**Task directions:** Copy each line of the entries that includes the word "parking".

▬▬▬▬▬▬▬▬▬▬

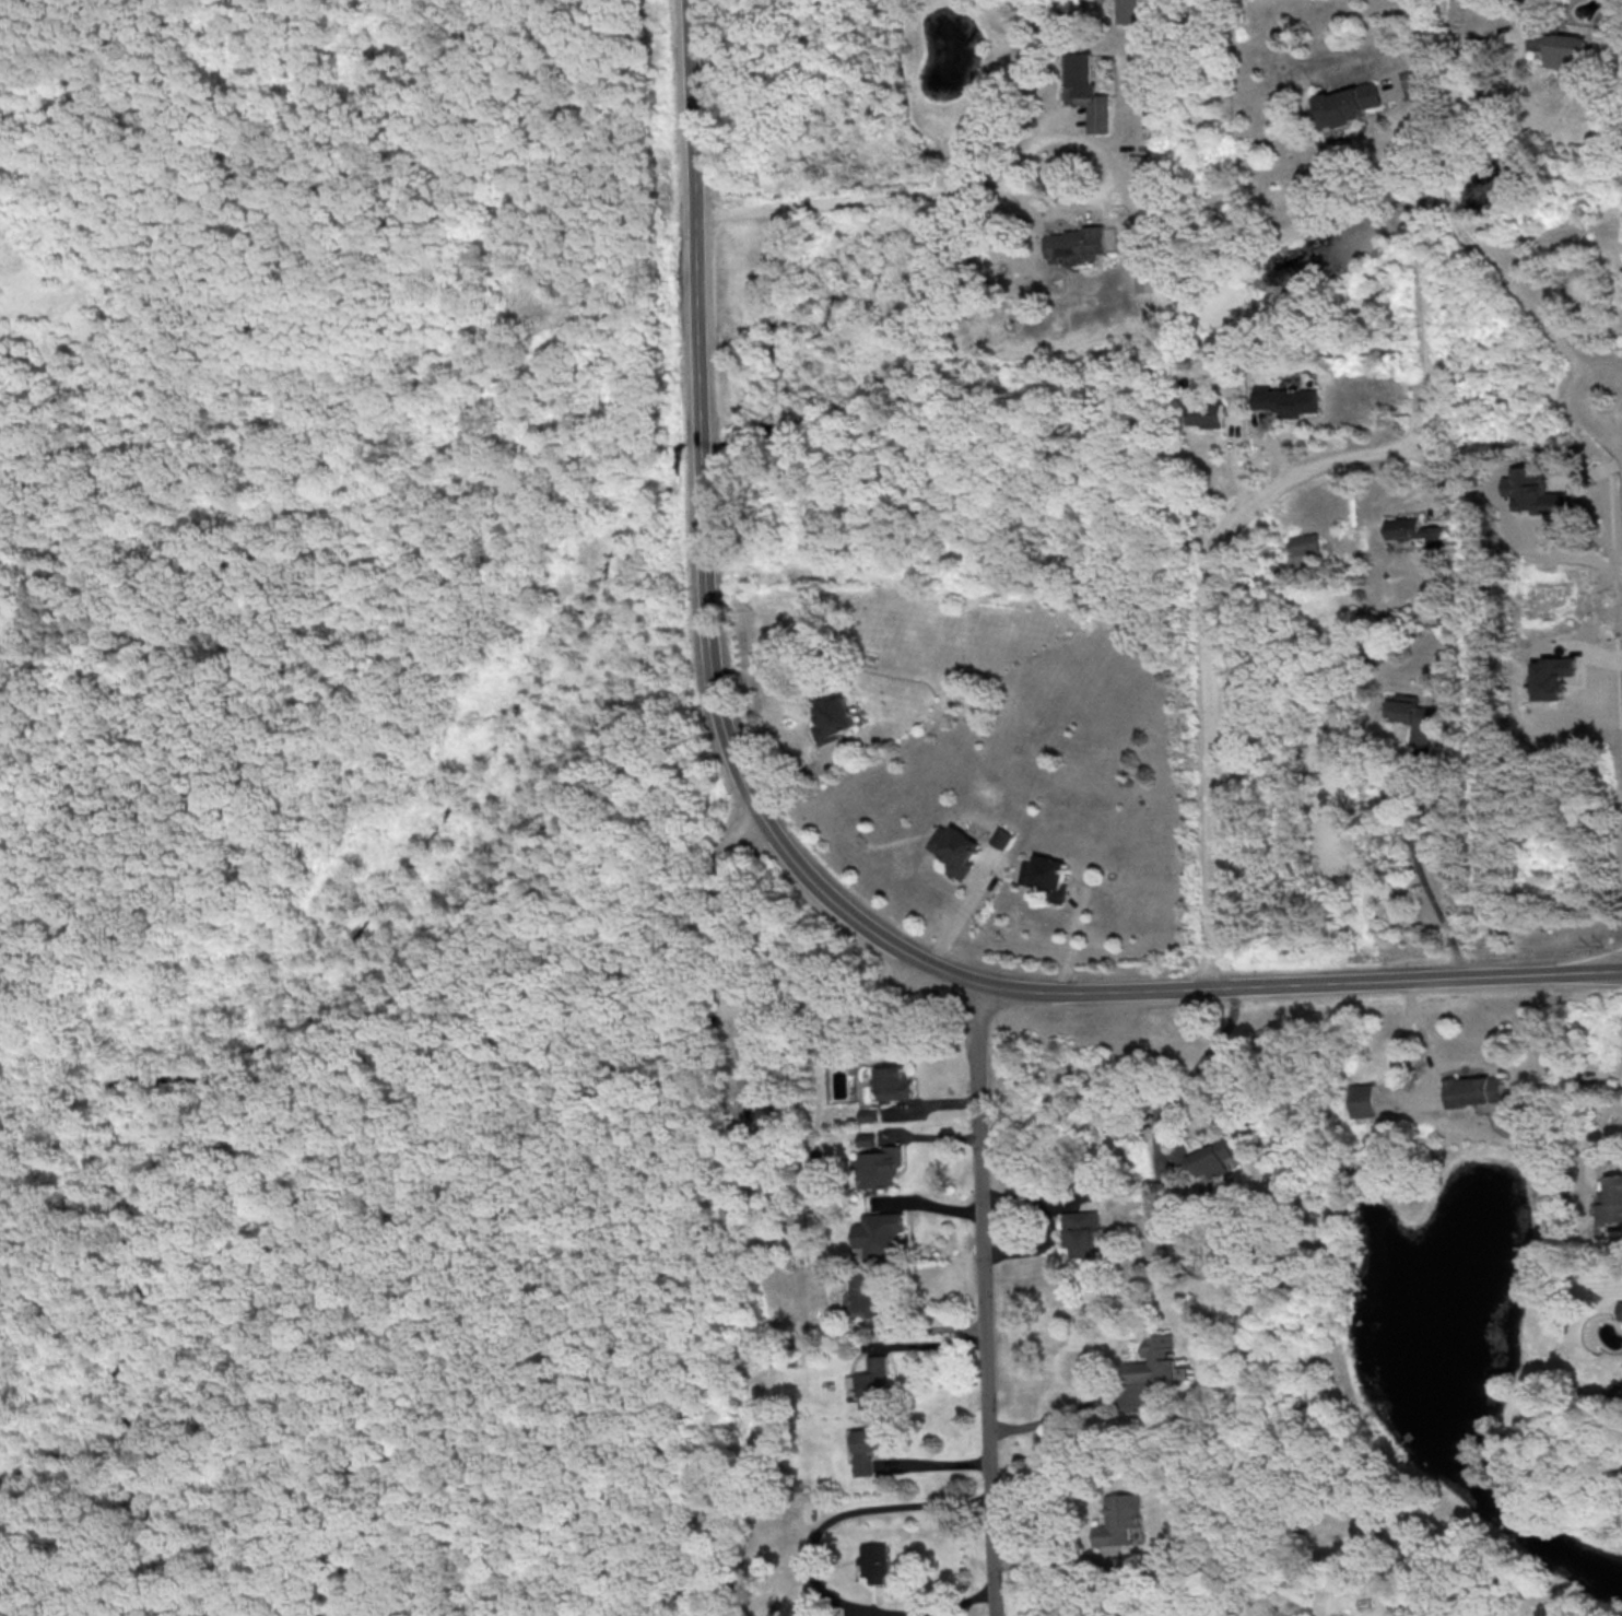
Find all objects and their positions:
building: (1129, 11)
building: (1562, 49)
building: (1090, 91)
building: (1349, 104)
road: (1446, 165)
road: (906, 195)
building: (1082, 242)
building: (1147, 277)
building: (1285, 399)
building: (1205, 414)
road: (1613, 416)
building: (1535, 491)
road: (1251, 506)
building: (1413, 530)
building: (1302, 549)
building: (1551, 676)
building: (1412, 716)
building: (834, 719)
park: (353, 824)
building: (999, 837)
building: (953, 848)
road: (790, 855)
building: (1044, 875)
road: (1424, 880)
road: (169, 928)
road: (479, 977)
road: (302, 1006)
road: (727, 1008)
road: (678, 1040)
parking lot: (622, 1056)
road: (1199, 1064)
building: (893, 1082)
building: (1475, 1089)
building: (1363, 1099)
building: (868, 1114)
building: (1203, 1157)
building: (880, 1166)
building: (1610, 1200)
road: (928, 1202)
building: (878, 1233)
building: (1082, 1233)
building: (862, 1292)
road: (983, 1298)
road: (295, 1307)
building: (1620, 1309)
road: (934, 1325)
parking lot: (283, 1333)
road: (283, 1335)
road: (928, 1343)
building: (1155, 1362)
building: (873, 1376)
road: (1053, 1416)
building: (868, 1448)
road: (933, 1462)
road: (396, 1467)
parking lot: (161, 1492)
road: (155, 1497)
building: (1118, 1519)
road: (268, 1548)
road: (806, 1560)
building: (873, 1561)
road: (1051, 1561)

▬▬▬▬▬▬▬▬▬▬

**Answer for the task:**
parking lot: (622, 1056)
parking lot: (283, 1333)
parking lot: (161, 1492)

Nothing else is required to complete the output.